Exercise prompt = Restate each entry exactly, without pictures.

Start of Records to use

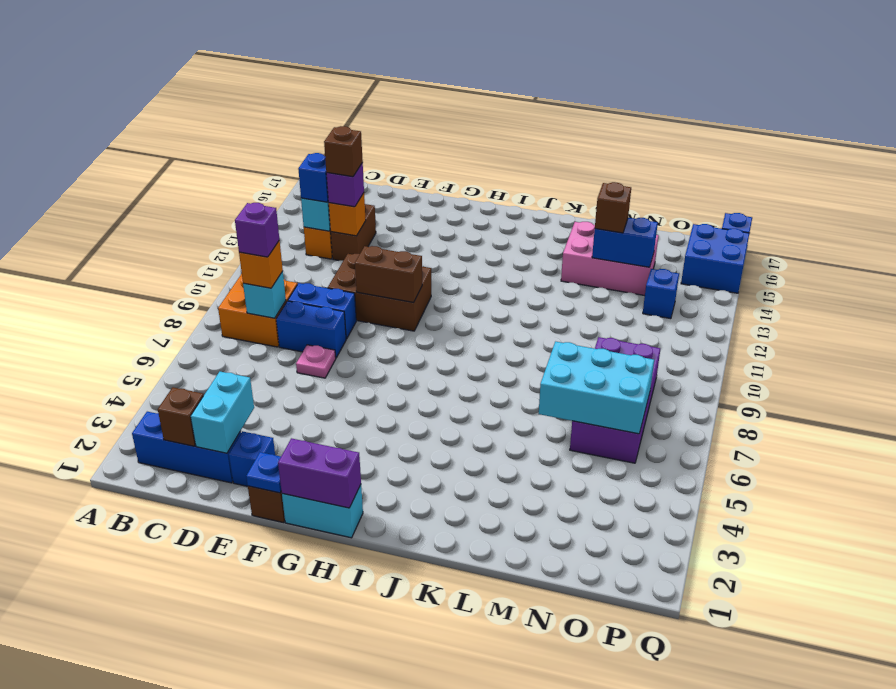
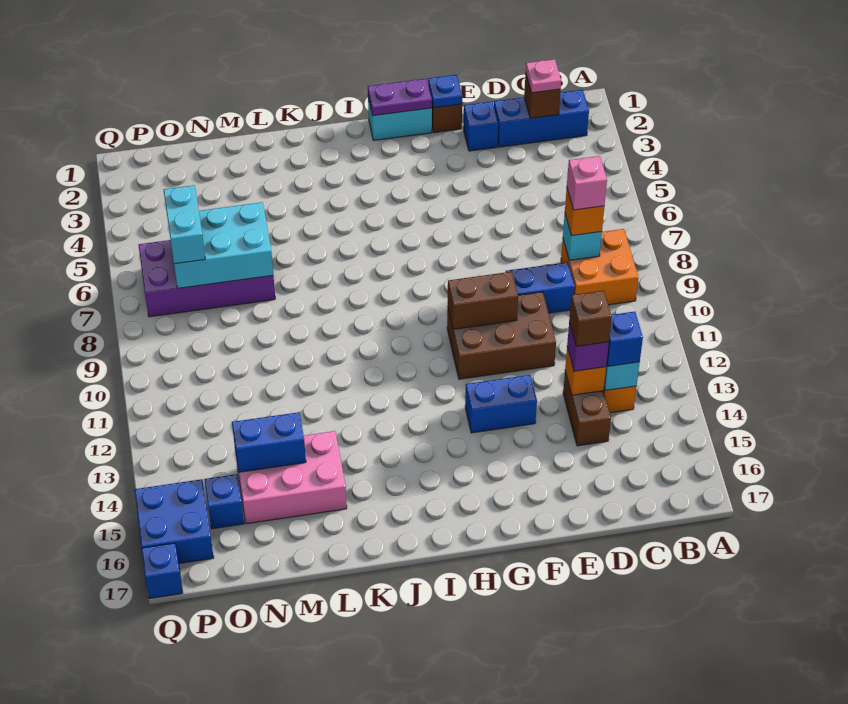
purple brick C8 level 4 -> pink brick C8 level 4
cyan brick D2:D3 level 2 -> cyan brick O6:O7 level 3
blue brick D8:E8 level 1 -> blue brick F13:G13 level 1
pink plate E7 level 1 -> pink plate C2 level 3
purple brick G1:H1 level 2 -> purple plate G1:H1 level 2
brown brick M14 level 3 -> none
purple brick N6:O9 level 1 -> purple brick M6:P7 level 1
blue brick O13 level 1 -> blue brick O15 level 1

End of Records to use

Answer space =
purple brick C8 level 4 -> pink brick C8 level 4
cyan brick D2:D3 level 2 -> cyan brick O6:O7 level 3
blue brick D8:E8 level 1 -> blue brick F13:G13 level 1
pink plate E7 level 1 -> pink plate C2 level 3
purple brick G1:H1 level 2 -> purple plate G1:H1 level 2
brown brick M14 level 3 -> none
purple brick N6:O9 level 1 -> purple brick M6:P7 level 1
blue brick O13 level 1 -> blue brick O15 level 1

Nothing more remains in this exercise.